- Task to carry out
Could you transcribe every entry exactly, leaving nothing out?
------
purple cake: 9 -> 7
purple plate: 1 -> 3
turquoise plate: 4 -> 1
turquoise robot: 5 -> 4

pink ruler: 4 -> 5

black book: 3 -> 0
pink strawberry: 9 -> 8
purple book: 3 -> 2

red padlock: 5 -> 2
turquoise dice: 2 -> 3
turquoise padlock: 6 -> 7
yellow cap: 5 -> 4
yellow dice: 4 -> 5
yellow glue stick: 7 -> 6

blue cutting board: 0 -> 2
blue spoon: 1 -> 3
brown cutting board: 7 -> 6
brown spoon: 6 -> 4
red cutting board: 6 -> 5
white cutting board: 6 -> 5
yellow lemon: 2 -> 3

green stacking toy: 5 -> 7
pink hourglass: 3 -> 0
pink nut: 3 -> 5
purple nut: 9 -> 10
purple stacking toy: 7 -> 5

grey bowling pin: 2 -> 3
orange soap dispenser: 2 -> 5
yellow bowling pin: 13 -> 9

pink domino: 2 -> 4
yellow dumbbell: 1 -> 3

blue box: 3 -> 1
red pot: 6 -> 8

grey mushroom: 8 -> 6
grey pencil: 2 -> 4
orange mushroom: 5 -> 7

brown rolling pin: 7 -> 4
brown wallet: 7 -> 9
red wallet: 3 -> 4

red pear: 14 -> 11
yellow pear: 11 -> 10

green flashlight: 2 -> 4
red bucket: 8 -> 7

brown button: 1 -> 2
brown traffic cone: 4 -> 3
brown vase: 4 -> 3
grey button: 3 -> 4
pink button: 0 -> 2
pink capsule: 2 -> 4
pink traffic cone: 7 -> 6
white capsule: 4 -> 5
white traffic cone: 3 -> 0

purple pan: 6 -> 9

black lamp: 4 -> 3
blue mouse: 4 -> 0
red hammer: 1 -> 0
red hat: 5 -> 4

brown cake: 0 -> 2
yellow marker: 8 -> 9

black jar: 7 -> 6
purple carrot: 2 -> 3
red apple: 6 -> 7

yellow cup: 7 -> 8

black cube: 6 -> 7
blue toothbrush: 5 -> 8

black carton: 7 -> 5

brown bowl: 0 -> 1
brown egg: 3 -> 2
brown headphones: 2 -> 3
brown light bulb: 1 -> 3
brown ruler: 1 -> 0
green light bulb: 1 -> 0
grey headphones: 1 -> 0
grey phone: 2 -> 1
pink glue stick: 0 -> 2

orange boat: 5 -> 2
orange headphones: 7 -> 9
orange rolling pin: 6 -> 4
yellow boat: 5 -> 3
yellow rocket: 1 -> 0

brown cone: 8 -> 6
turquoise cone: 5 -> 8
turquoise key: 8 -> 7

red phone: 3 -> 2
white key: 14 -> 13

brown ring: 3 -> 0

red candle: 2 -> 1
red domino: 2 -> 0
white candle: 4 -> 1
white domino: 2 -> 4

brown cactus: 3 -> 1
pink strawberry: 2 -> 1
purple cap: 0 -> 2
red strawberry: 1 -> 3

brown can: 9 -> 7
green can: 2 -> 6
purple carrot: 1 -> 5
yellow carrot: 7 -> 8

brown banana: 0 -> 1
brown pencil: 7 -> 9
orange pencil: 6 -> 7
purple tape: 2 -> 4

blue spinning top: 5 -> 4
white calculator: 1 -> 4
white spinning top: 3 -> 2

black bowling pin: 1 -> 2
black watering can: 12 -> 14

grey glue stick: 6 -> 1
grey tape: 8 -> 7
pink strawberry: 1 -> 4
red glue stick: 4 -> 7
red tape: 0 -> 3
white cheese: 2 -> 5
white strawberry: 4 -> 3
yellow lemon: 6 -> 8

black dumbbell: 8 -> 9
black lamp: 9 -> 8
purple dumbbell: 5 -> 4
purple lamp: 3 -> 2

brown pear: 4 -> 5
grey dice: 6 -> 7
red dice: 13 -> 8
------
- Task solution
purple cake: 9 -> 7
purple plate: 1 -> 3
turquoise plate: 4 -> 1
turquoise robot: 5 -> 4

pink ruler: 4 -> 5

black book: 3 -> 0
pink strawberry: 9 -> 8
purple book: 3 -> 2

red padlock: 5 -> 2
turquoise dice: 2 -> 3
turquoise padlock: 6 -> 7
yellow cap: 5 -> 4
yellow dice: 4 -> 5
yellow glue stick: 7 -> 6

blue cutting board: 0 -> 2
blue spoon: 1 -> 3
brown cutting board: 7 -> 6
brown spoon: 6 -> 4
red cutting board: 6 -> 5
white cutting board: 6 -> 5
yellow lemon: 2 -> 3

green stacking toy: 5 -> 7
pink hourglass: 3 -> 0
pink nut: 3 -> 5
purple nut: 9 -> 10
purple stacking toy: 7 -> 5

grey bowling pin: 2 -> 3
orange soap dispenser: 2 -> 5
yellow bowling pin: 13 -> 9

pink domino: 2 -> 4
yellow dumbbell: 1 -> 3

blue box: 3 -> 1
red pot: 6 -> 8

grey mushroom: 8 -> 6
grey pencil: 2 -> 4
orange mushroom: 5 -> 7

brown rolling pin: 7 -> 4
brown wallet: 7 -> 9
red wallet: 3 -> 4

red pear: 14 -> 11
yellow pear: 11 -> 10

green flashlight: 2 -> 4
red bucket: 8 -> 7

brown button: 1 -> 2
brown traffic cone: 4 -> 3
brown vase: 4 -> 3
grey button: 3 -> 4
pink button: 0 -> 2
pink capsule: 2 -> 4
pink traffic cone: 7 -> 6
white capsule: 4 -> 5
white traffic cone: 3 -> 0

purple pan: 6 -> 9

black lamp: 4 -> 3
blue mouse: 4 -> 0
red hammer: 1 -> 0
red hat: 5 -> 4

brown cake: 0 -> 2
yellow marker: 8 -> 9

black jar: 7 -> 6
purple carrot: 2 -> 3
red apple: 6 -> 7

yellow cup: 7 -> 8

black cube: 6 -> 7
blue toothbrush: 5 -> 8

black carton: 7 -> 5

brown bowl: 0 -> 1
brown egg: 3 -> 2
brown headphones: 2 -> 3
brown light bulb: 1 -> 3
brown ruler: 1 -> 0
green light bulb: 1 -> 0
grey headphones: 1 -> 0
grey phone: 2 -> 1
pink glue stick: 0 -> 2

orange boat: 5 -> 2
orange headphones: 7 -> 9
orange rolling pin: 6 -> 4
yellow boat: 5 -> 3
yellow rocket: 1 -> 0

brown cone: 8 -> 6
turquoise cone: 5 -> 8
turquoise key: 8 -> 7

red phone: 3 -> 2
white key: 14 -> 13

brown ring: 3 -> 0

red candle: 2 -> 1
red domino: 2 -> 0
white candle: 4 -> 1
white domino: 2 -> 4

brown cactus: 3 -> 1
pink strawberry: 2 -> 1
purple cap: 0 -> 2
red strawberry: 1 -> 3

brown can: 9 -> 7
green can: 2 -> 6
purple carrot: 1 -> 5
yellow carrot: 7 -> 8

brown banana: 0 -> 1
brown pencil: 7 -> 9
orange pencil: 6 -> 7
purple tape: 2 -> 4

blue spinning top: 5 -> 4
white calculator: 1 -> 4
white spinning top: 3 -> 2

black bowling pin: 1 -> 2
black watering can: 12 -> 14

grey glue stick: 6 -> 1
grey tape: 8 -> 7
pink strawberry: 1 -> 4
red glue stick: 4 -> 7
red tape: 0 -> 3
white cheese: 2 -> 5
white strawberry: 4 -> 3
yellow lemon: 6 -> 8

black dumbbell: 8 -> 9
black lamp: 9 -> 8
purple dumbbell: 5 -> 4
purple lamp: 3 -> 2

brown pear: 4 -> 5
grey dice: 6 -> 7
red dice: 13 -> 8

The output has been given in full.